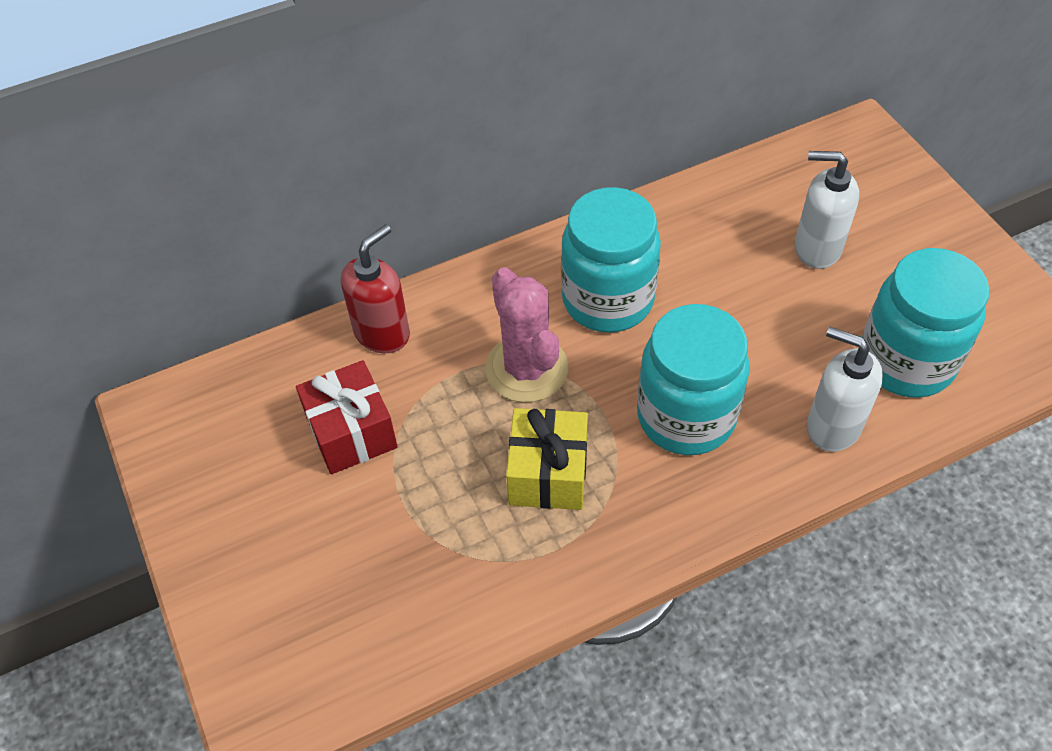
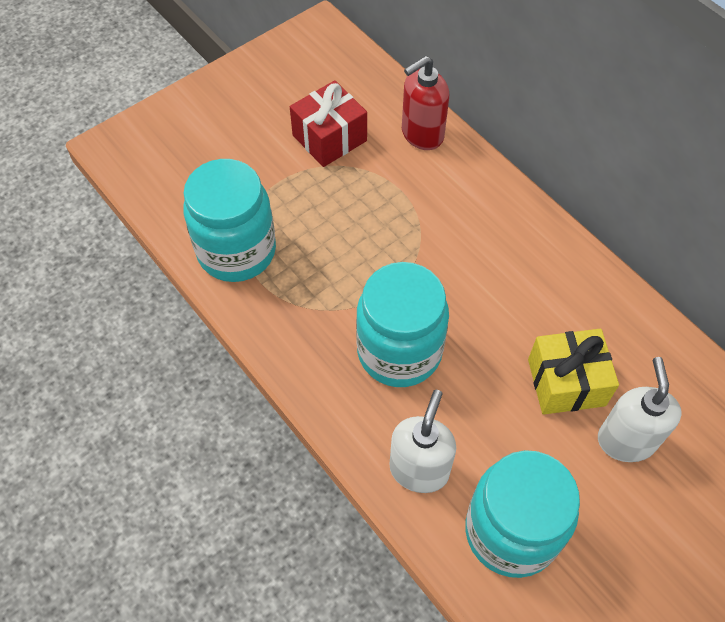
camera: 75 degrees right, 5 degrees up
(382, 333) = (422, 134): red soap dispenser -> red soap dispenser turned 120 degrees clockwise
(526, 369) = (415, 232): pink cactus -> none
(548, 474) = (322, 264): yellow gift -> yellow gift (566, 382)
(607, 300) = (503, 276): turquoise jar -> turquoise jar (236, 251)

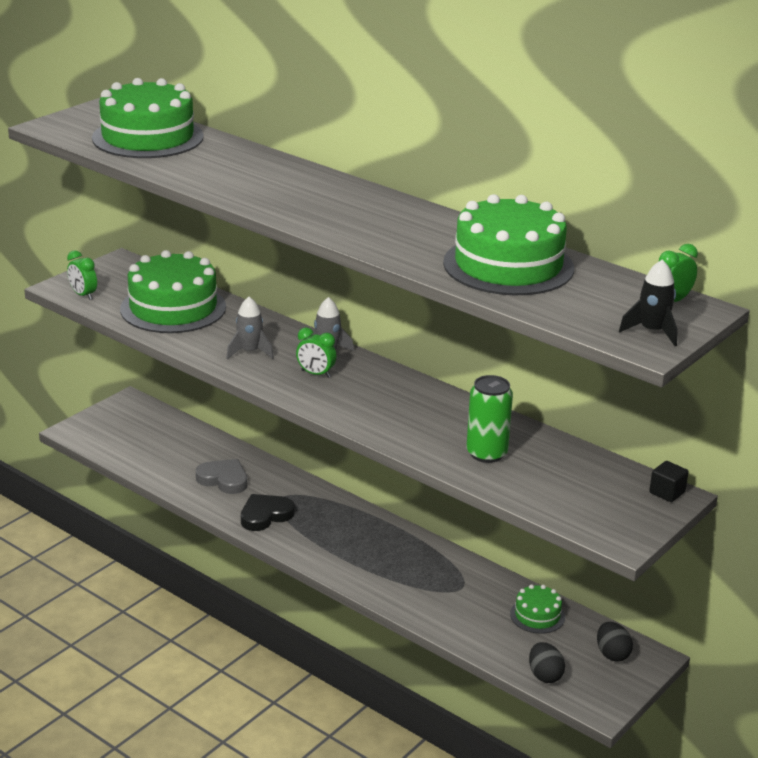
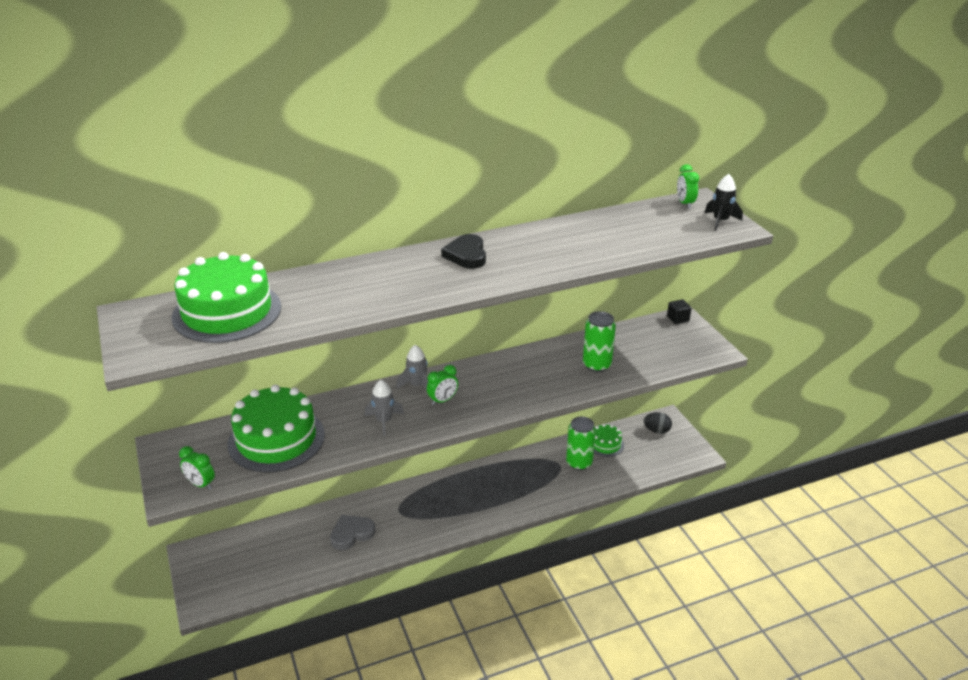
camera: 60 degrees left, 5 degrees up
(83, 295) = (200, 484): green clock -> green clock turned 45 degrees clockwise
(265, 515) = (414, 527): black heart -> black heart (466, 255)
(479, 602) = (579, 463): none -> green can
(508, 265) = (601, 235): green cake -> none
(544, 675) = (661, 464): black egg -> none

§ §

Task brief
Determine how many lines of the data contain the word "green", and reply with that number only.

Solution to the exercise
3